→ **Prompt**
Where does the string "gray" appear in the records? Copy every line that contains it.

#### Data listing

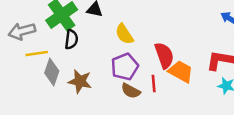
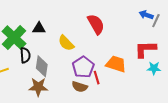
red semicircle: (164, 55) -> (96, 24), moved
purple pentagon: (125, 67) -> (83, 67), moved
gray diamond: (52, 72) -> (42, 66), moved

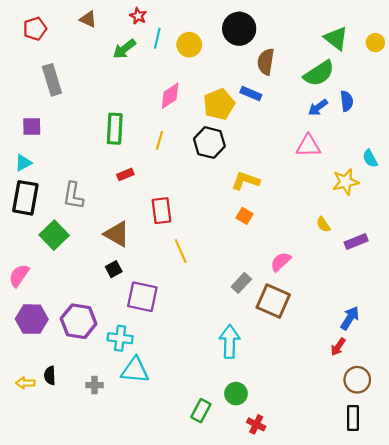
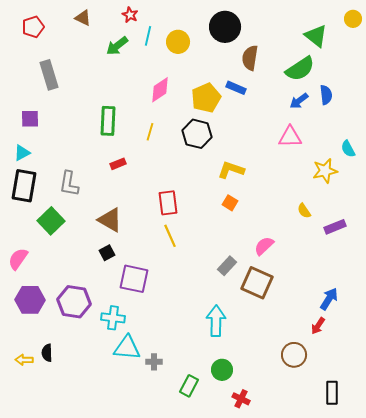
yellow circle: (375, 43) -> (353, 19), moved
red rectangle: (162, 211) -> (168, 203), moved
brown circle: (357, 380) -> (294, 355), moved
gray cross: (95, 385) -> (154, 362), moved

########

→ **Response to the exercise**
gray diamond: (52, 72) -> (42, 66), moved
gray cross: (95, 385) -> (154, 362), moved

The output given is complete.